**Exercise objective**
Your task is to repeat the entries below exactly and to leave their images out.
----------
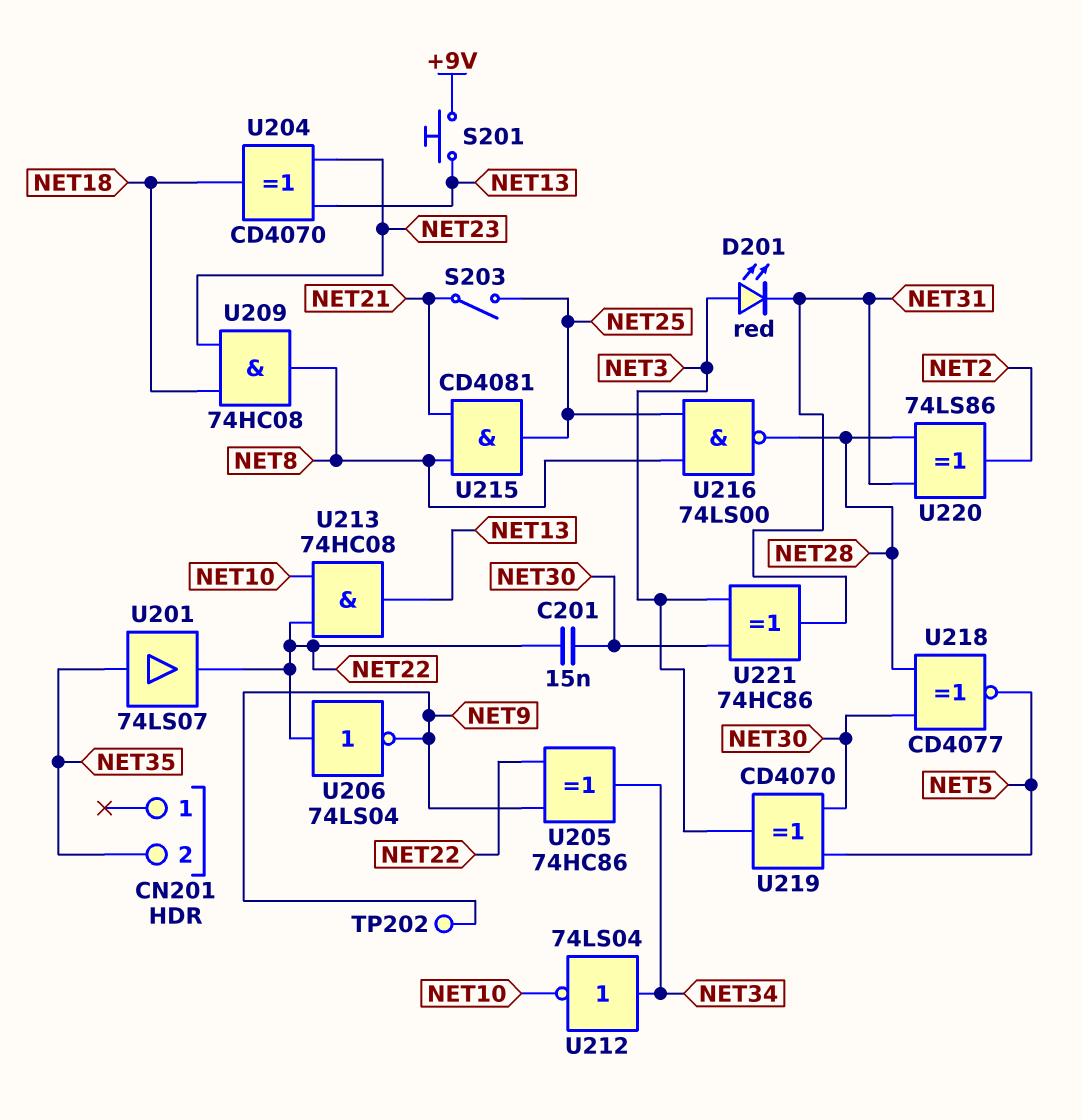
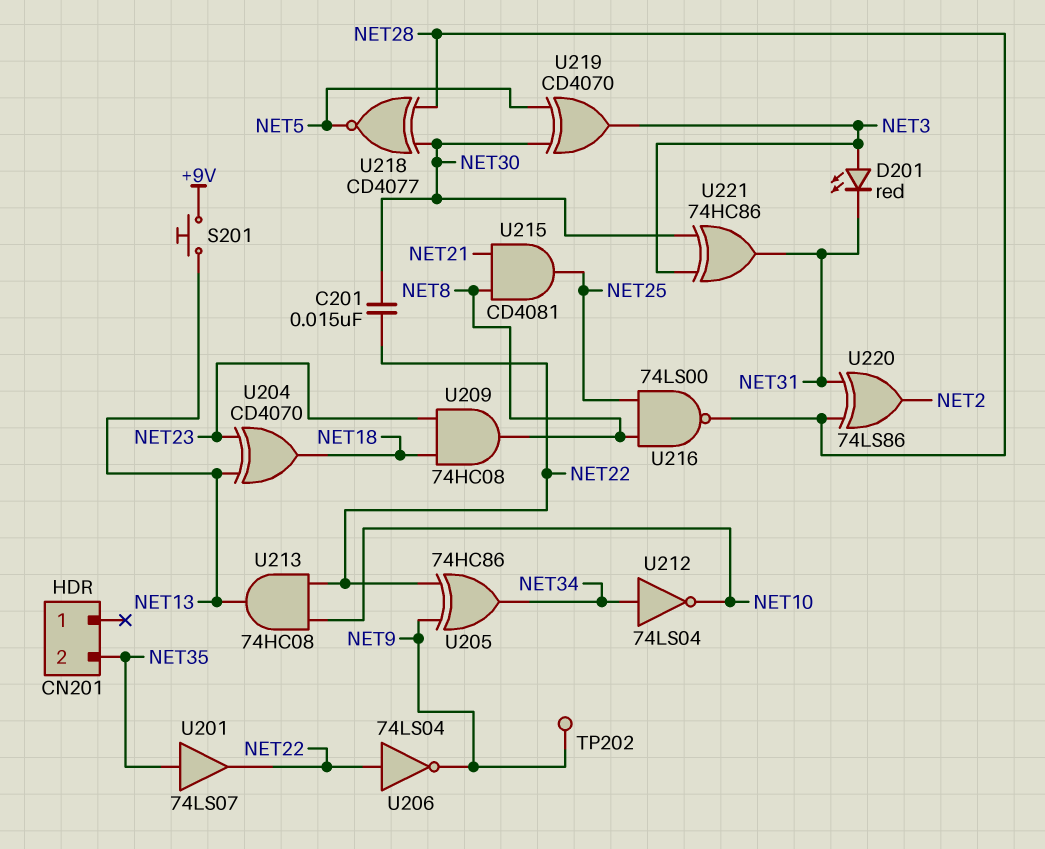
S203: switch (NET21, NET25) -> none

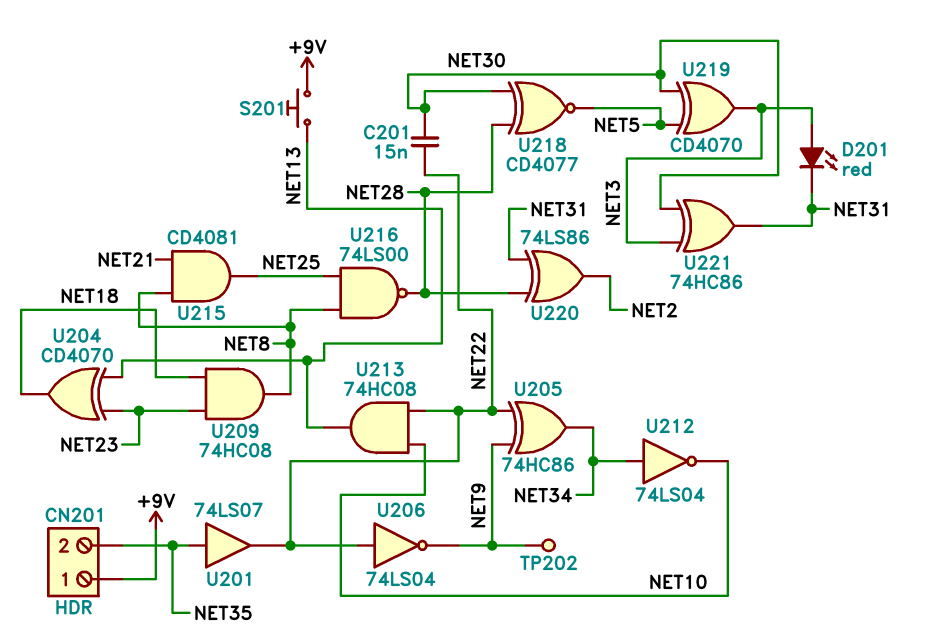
CN201 pin 1: none -> +9V

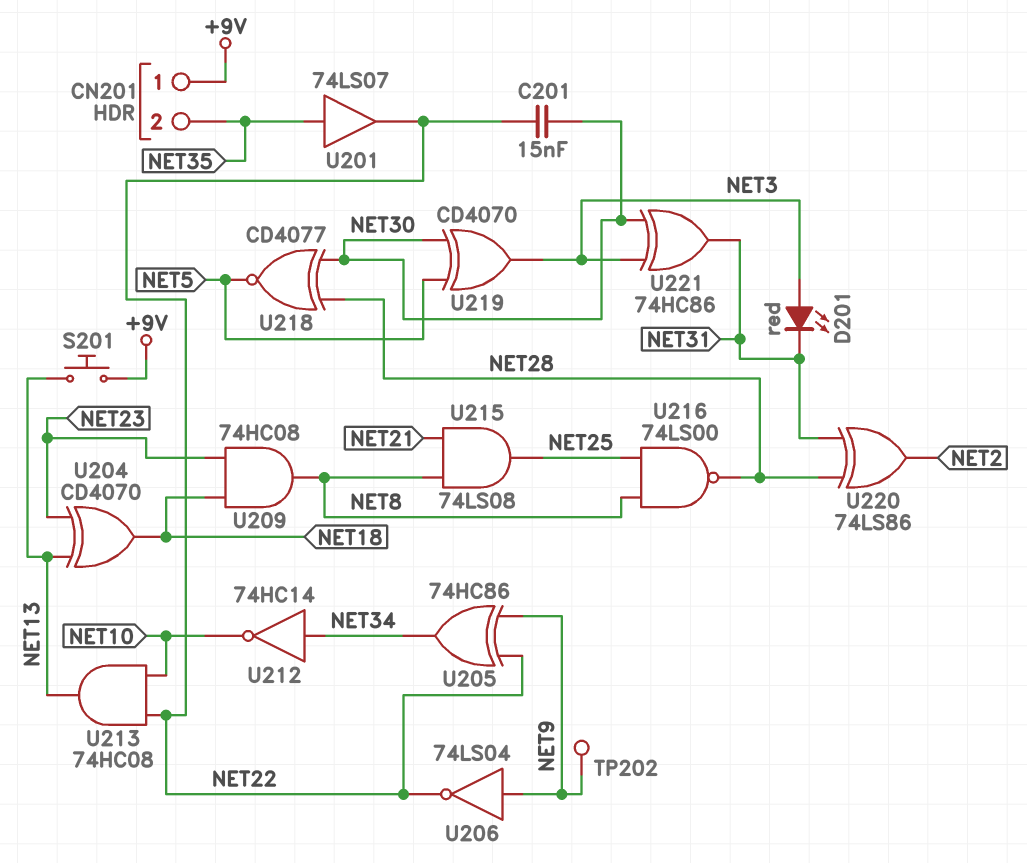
U206: NOT 74LS04 (in NET22, out NET9) -> NOT 74LS04 (in NET9, out NET22)
U212: NOT 74LS04 (in NET34, out NET10) -> NOT 74HC14 (in NET34, out NET10)
U215: AND CD4081 (in NET8, in NET21, out NET25) -> AND 74LS08 (in NET8, in NET21, out NET25)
----------
**Task response**
S203: switch (NET21, NET25) -> none

CN201 pin 1: none -> +9V

U206: NOT 74LS04 (in NET22, out NET9) -> NOT 74LS04 (in NET9, out NET22)
U212: NOT 74LS04 (in NET34, out NET10) -> NOT 74HC14 (in NET34, out NET10)
U215: AND CD4081 (in NET8, in NET21, out NET25) -> AND 74LS08 (in NET8, in NET21, out NET25)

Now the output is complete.